* _PROBLEM DETAILS_: Find the lines below that contain the string "fioletowy". Copy each one.

* _DATA_:
________________________________________

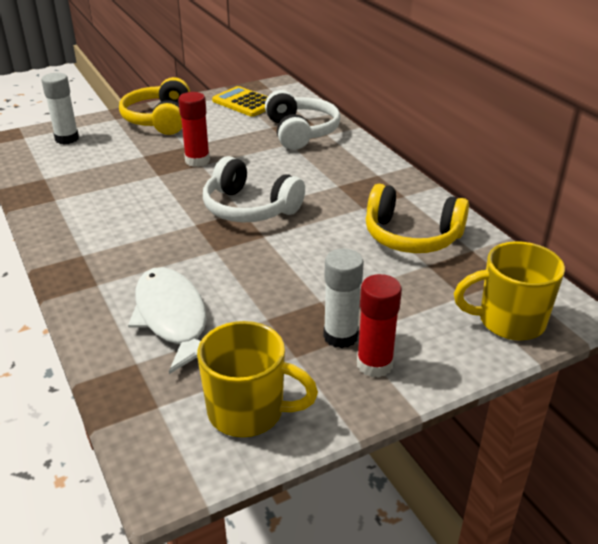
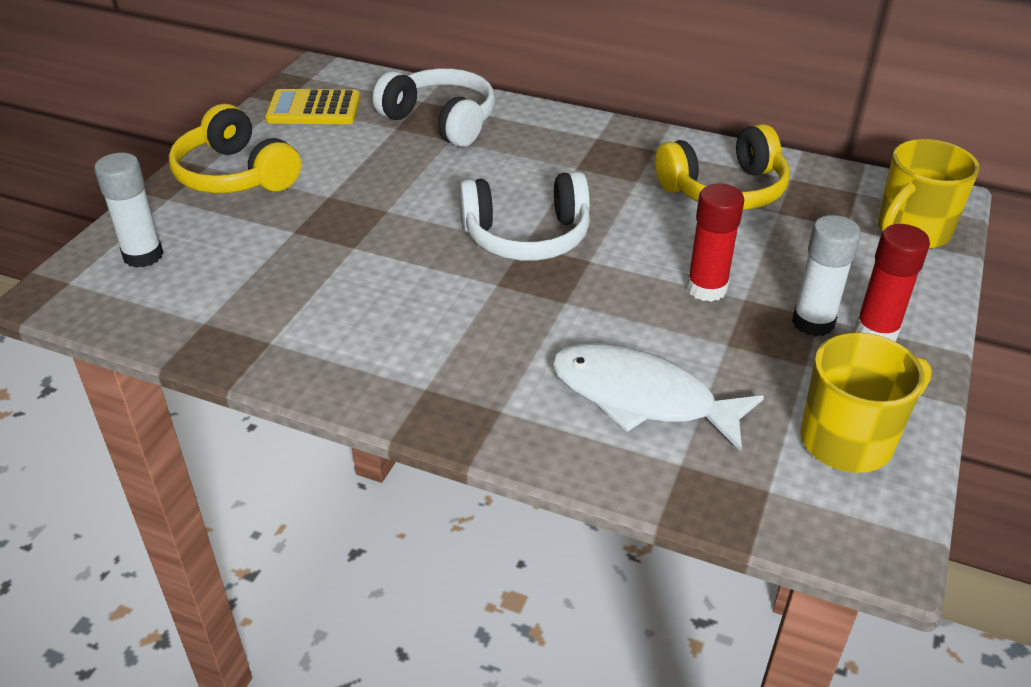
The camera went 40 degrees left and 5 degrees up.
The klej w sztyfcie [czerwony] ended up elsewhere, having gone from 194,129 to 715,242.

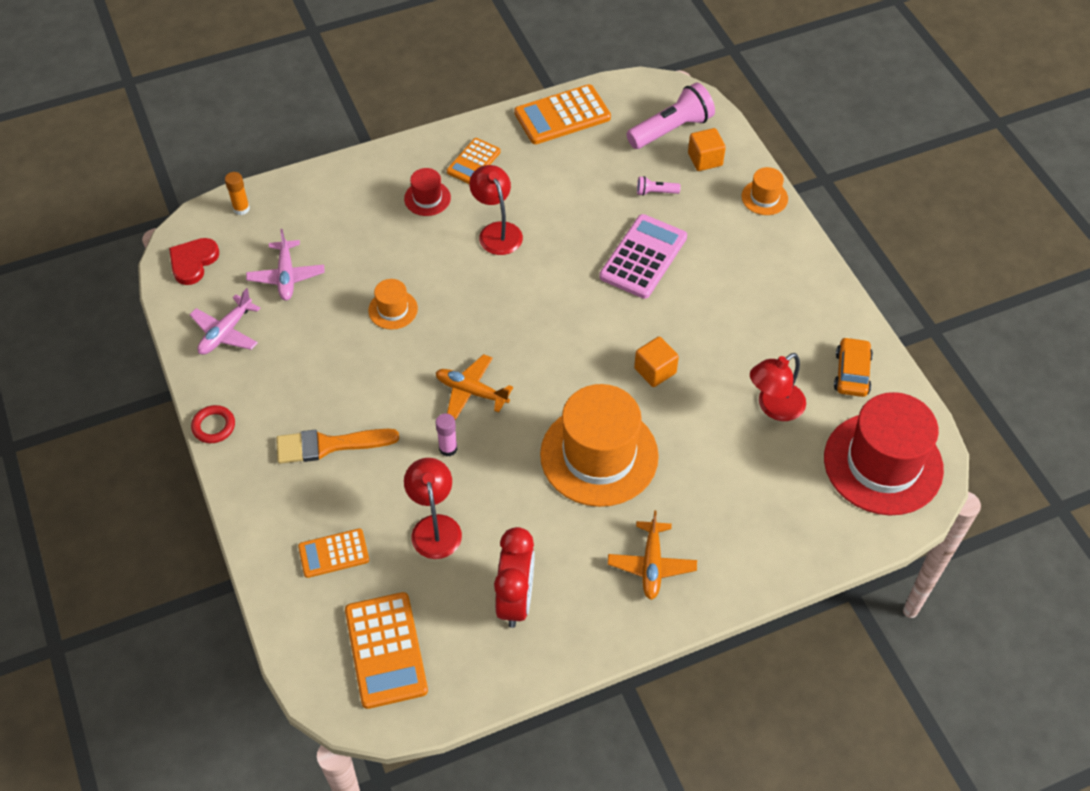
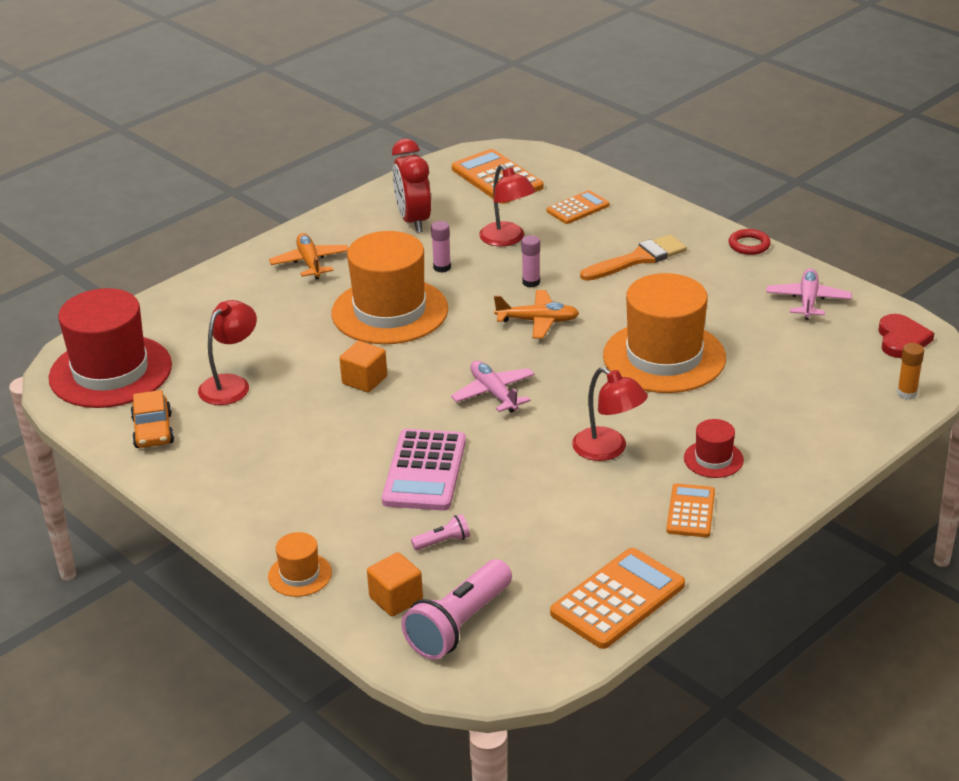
The camera went 160 degrees right and 20 degrees down.
The samolot [różowy] ended up elsewhere, having gone from 285,264 to 493,386.
The size of the kapelusz [pomarańczowy] at 393,304 changed by a factor of 2.23.
The second view gained the klej w sztyfcie [różowy] at 441,247.

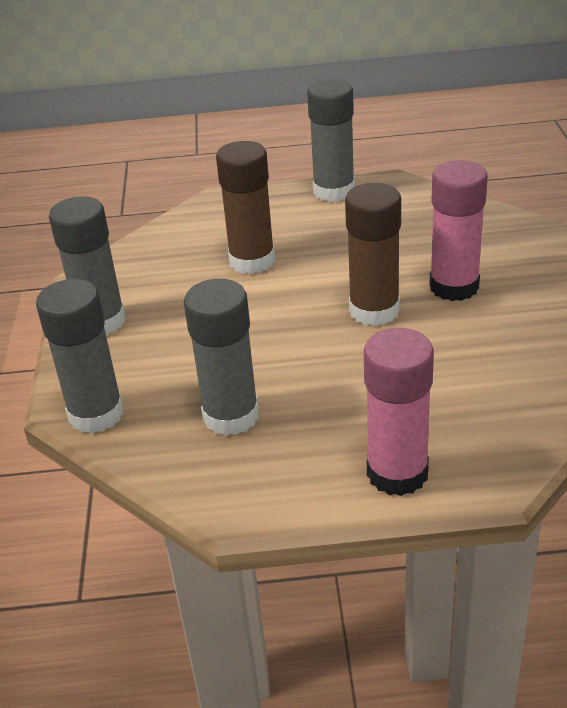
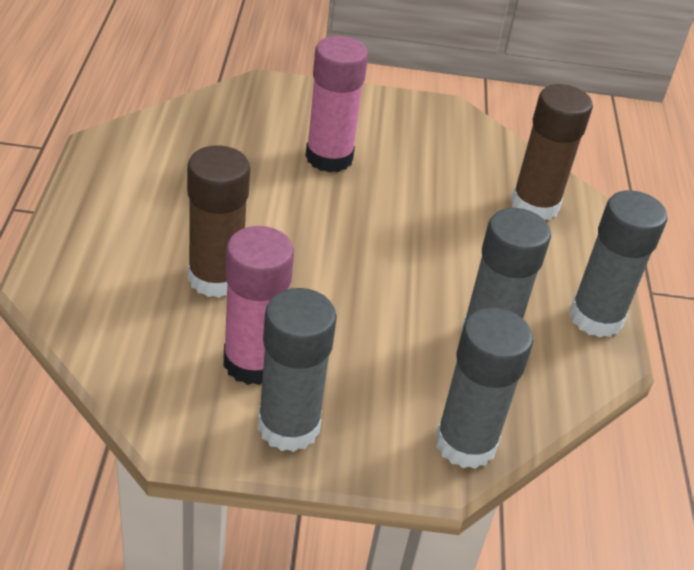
The camera went 90 degrees left and 5 degrees up.
The klej w sztyfcie [szary] ended up elsewhere, having gone from 331,140 to 618,263.
The klej w sztyfcie [brązowy] ended up elsewhere, having gone from 373,254 to 552,152.
The klej w sztyfcie [różowy] ended up elsewhere, having gone from 399,412 to 258,305.

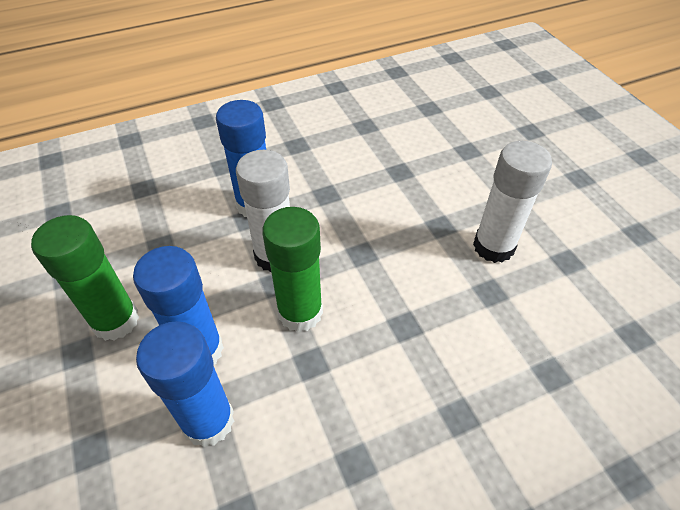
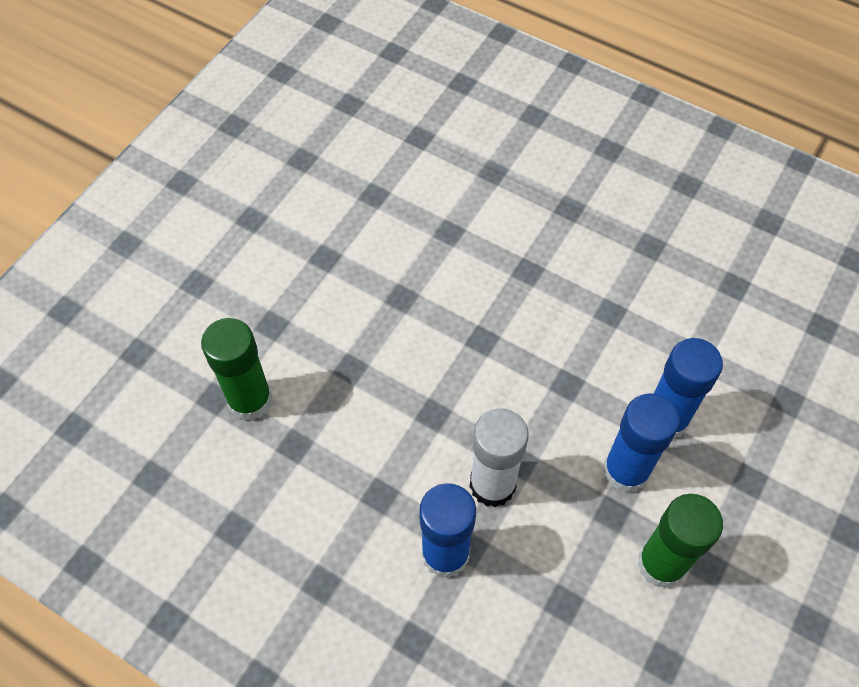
The camera went 125 degrees left and 10 degrees up.
The second view lost the klej w sztyfcie [biały] at 512,202.
The klej w sztyfcie [zielony] ended up elsewhere, having gone from 292,269 to 236,369.

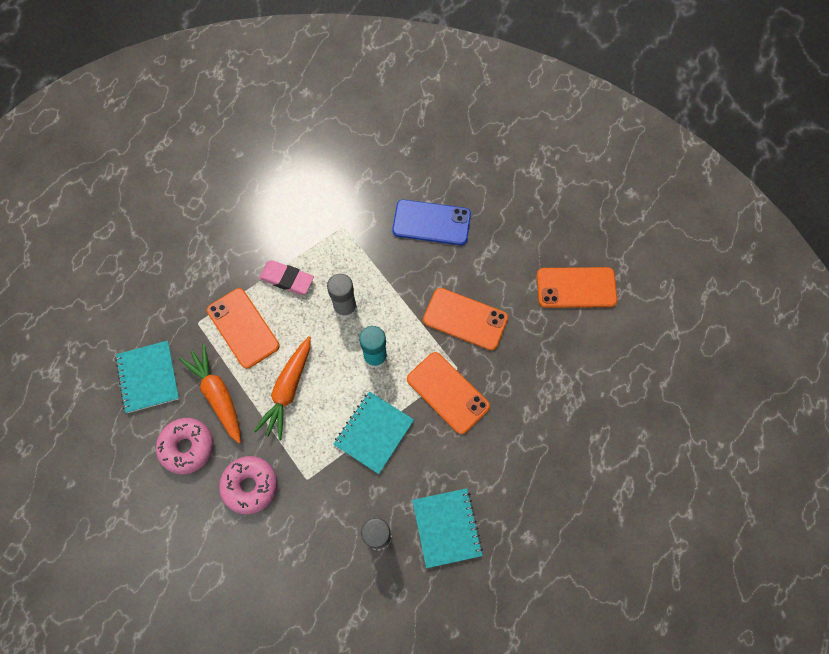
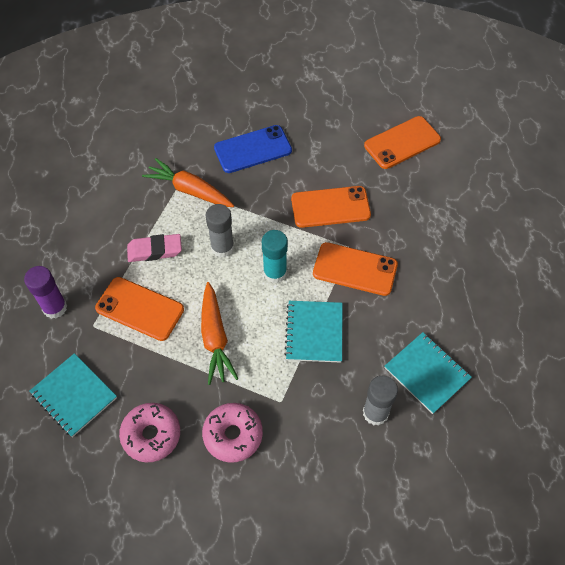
The camera went 30 degrees left and 10 degrees down.
The marchewka [pomarańczowy] ended up elsewhere, having gone from 210,393 to 188,182.
The second view gained the klej w sztyfcie [fioletowy] at 45,292.

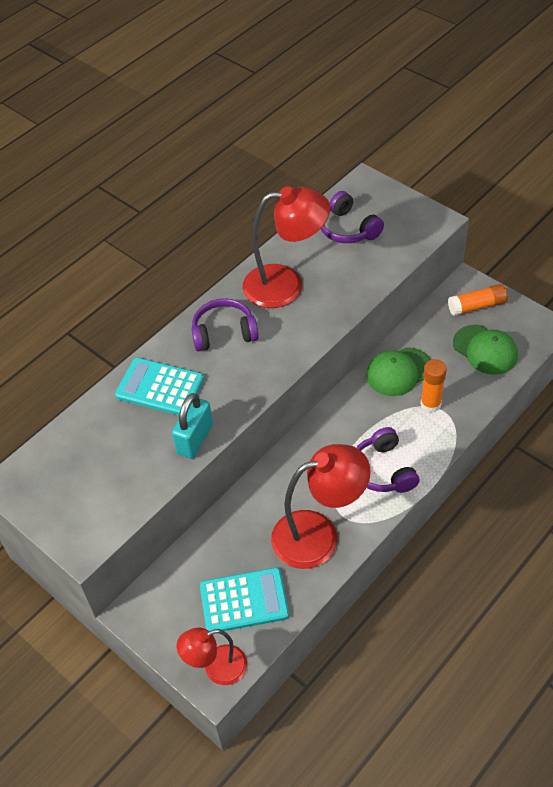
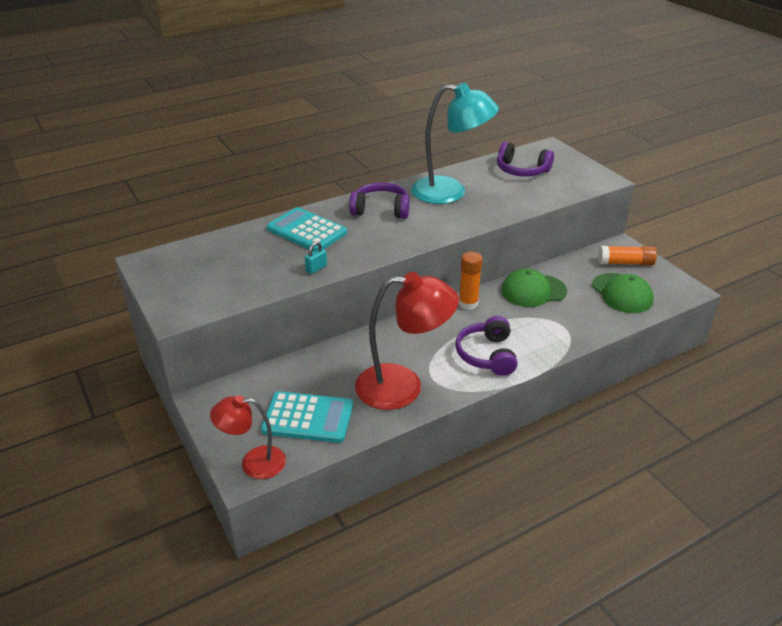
The camera went 15 degrees right and 15 degrees down.
What was the lampka [czerwony] at 286,247 turned into the lampka [turkusowy] at 455,143.
The słuchawki [fioletowy] at 352,217 ended up facing another way, 45 degrees counterclockwise from before.
The klej w sztyfcie [pomarańczowy] ended up elsewhere, having gone from 433,386 to 471,281.
The size of the kłódka [turkusowy] at 192,426 changed by a factor of 0.50.

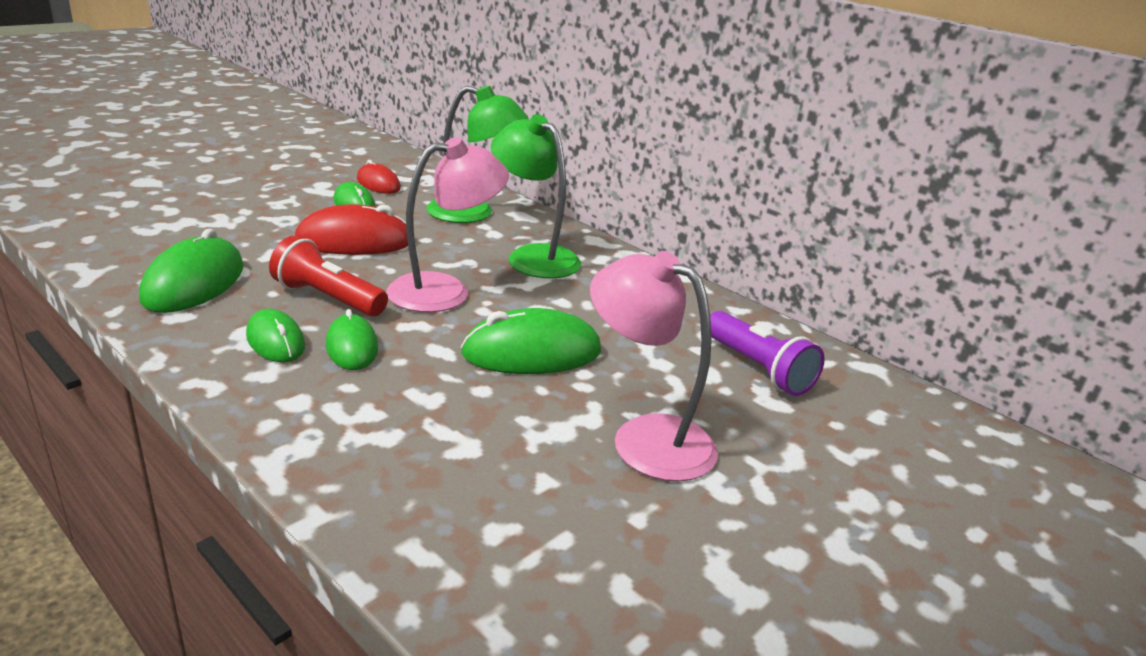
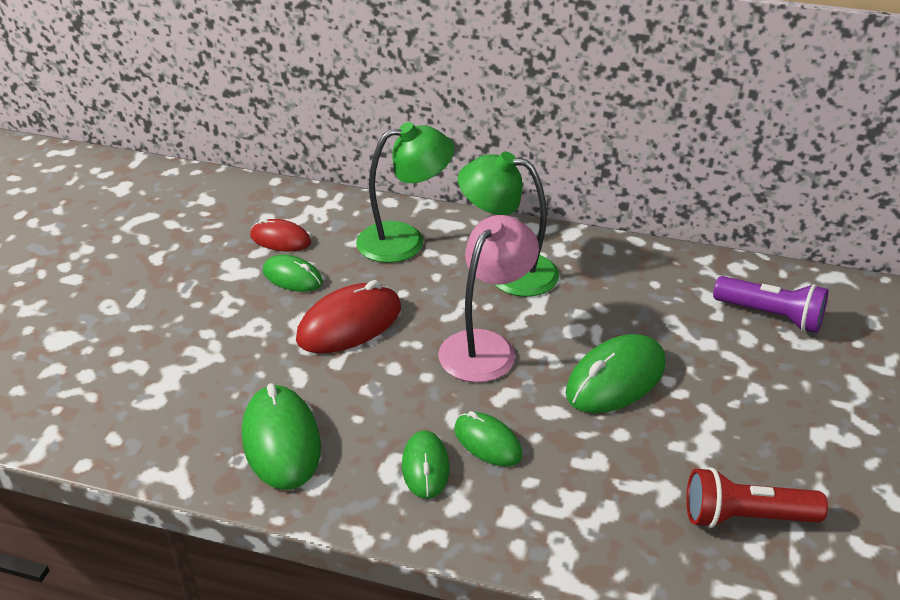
The camera went 25 degrees left and 10 degrees up.
The latarka [czerwony] ended up elsewhere, having gone from 328,276 to 757,498.
The second view lost the lampka [różowy] at 654,366.
The myszka [zielony] at 275,335 ended up facing another way, 60 degrees clockwise from before.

________________________________________

* _ANSWER SPACE_:
The second view gained the klej w sztyfcie [fioletowy] at 45,292.
The słuchawki [fioletowy] at 352,217 ended up facing another way, 45 degrees counterclockwise from before.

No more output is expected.